:: Task to complete ::
Report all lines in the records that hold the string "signals".

*** Extracted material ***

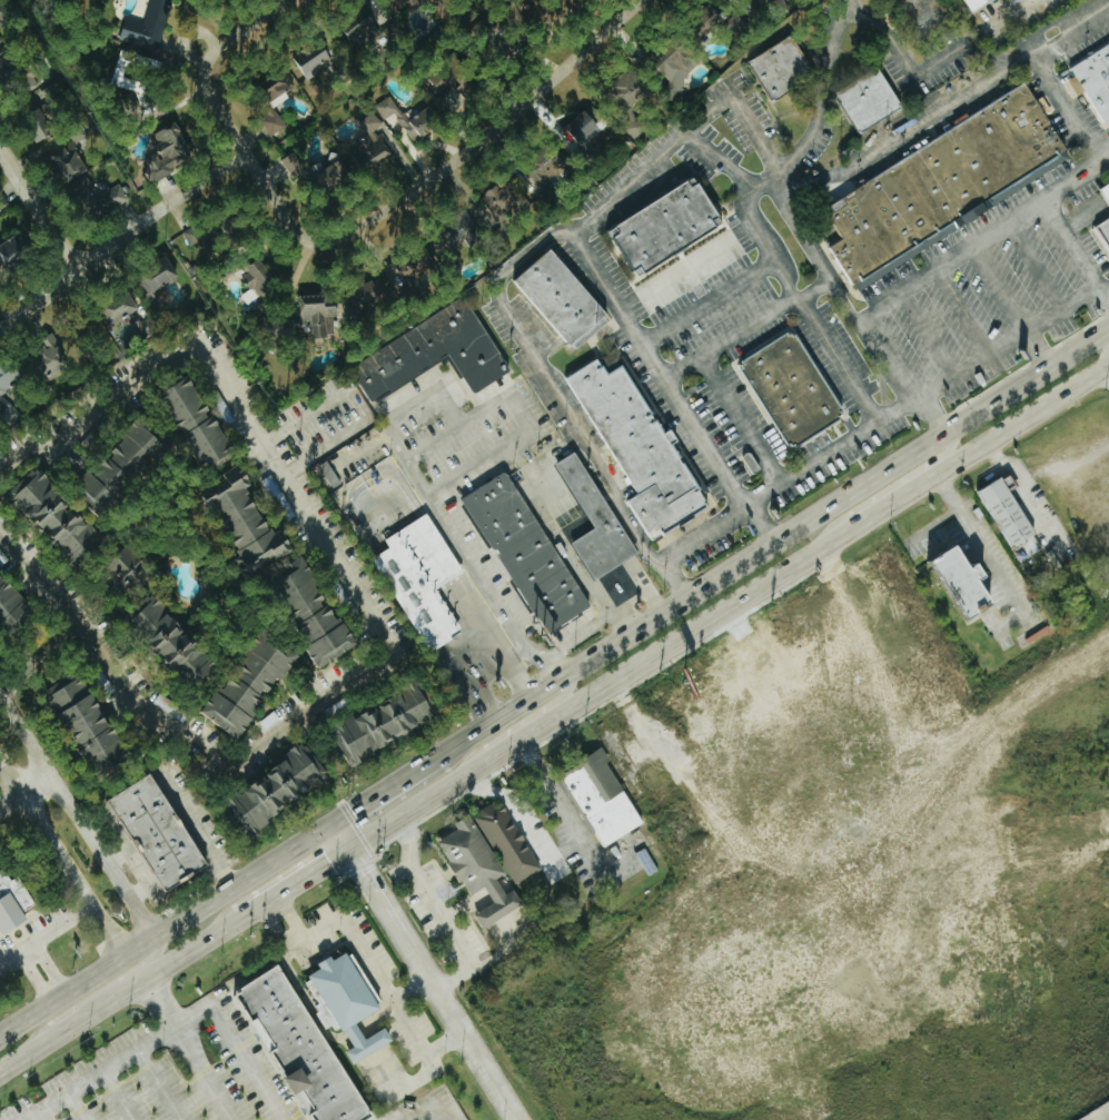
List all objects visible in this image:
building: (800, 0)
building: (405, 2)
building: (978, 4)
road: (845, 5)
building: (446, 9)
road: (1011, 15)
building: (4, 17)
building: (156, 19)
building: (2, 46)
road: (963, 49)
building: (312, 60)
road: (207, 61)
building: (677, 67)
building: (781, 68)
building: (453, 79)
building: (123, 81)
building: (1093, 81)
building: (276, 86)
building: (631, 87)
building: (870, 101)
road: (738, 104)
road: (1063, 111)
building: (42, 112)
building: (409, 119)
building: (272, 123)
building: (587, 126)
road: (486, 136)
road: (900, 138)
building: (372, 144)
building: (169, 152)
road: (1107, 159)
building: (551, 164)
building: (293, 166)
building: (332, 178)
building: (944, 186)
road: (618, 192)
building: (1104, 192)
road: (275, 199)
building: (505, 200)
road: (38, 211)
road: (1052, 212)
road: (752, 219)
building: (669, 228)
road: (800, 229)
building: (195, 233)
building: (1103, 233)
road: (123, 240)
building: (14, 251)
road: (1037, 267)
building: (158, 276)
building: (258, 280)
road: (913, 288)
road: (1105, 288)
road: (1002, 290)
building: (368, 297)
building: (564, 299)
road: (771, 313)
road: (962, 315)
building: (128, 319)
road: (928, 336)
road: (1040, 348)
road: (1000, 350)
building: (435, 354)
road: (654, 356)
road: (1106, 357)
building: (50, 358)
road: (1107, 368)
building: (10, 377)
road: (552, 383)
building: (793, 390)
road: (307, 413)
road: (740, 420)
building: (202, 425)
road: (325, 445)
building: (641, 450)
road: (812, 463)
building: (127, 467)
road: (475, 470)
building: (327, 476)
road: (886, 489)
road: (1024, 495)
building: (1011, 515)
building: (59, 519)
building: (596, 522)
building: (249, 523)
road: (774, 540)
road: (684, 543)
road: (332, 549)
road: (984, 549)
building: (526, 552)
road: (473, 558)
road: (30, 565)
road: (574, 565)
building: (128, 575)
building: (423, 580)
building: (969, 583)
building: (11, 606)
road: (729, 606)
building: (317, 612)
road: (82, 616)
road: (69, 630)
building: (176, 641)
road: (49, 648)
building: (253, 682)
road: (783, 699)
building: (169, 706)
building: (90, 722)
building: (387, 723)
road: (517, 723)
road: (25, 786)
road: (387, 787)
road: (557, 794)
building: (603, 797)
road: (517, 805)
traffic signals: (351, 809)
road: (78, 812)
road: (868, 820)
road: (99, 821)
road: (198, 829)
road: (853, 829)
building: (160, 831)
road: (117, 851)
building: (490, 857)
road: (61, 858)
traffic signals: (329, 860)
traffic signals: (364, 867)
road: (296, 881)
road: (141, 888)
road: (826, 895)
building: (13, 902)
road: (273, 902)
road: (434, 906)
road: (273, 911)
road: (289, 918)
road: (276, 924)
road: (167, 927)
road: (44, 931)
road: (287, 933)
road: (1065, 935)
road: (296, 939)
road: (368, 962)
road: (433, 968)
road: (41, 970)
road: (94, 993)
road: (121, 993)
building: (352, 1002)
road: (235, 1044)
building: (302, 1047)
road: (186, 1050)
road: (420, 1051)
road: (1022, 1063)
road: (96, 1072)
road: (155, 1084)
parking lot: (141, 1088)
road: (111, 1096)
road: (75, 1106)
road: (429, 1110)
road: (1103, 1116)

*** End of Extracted material ***

:: Written solution ::
traffic signals: (351, 809)
traffic signals: (329, 860)
traffic signals: (364, 867)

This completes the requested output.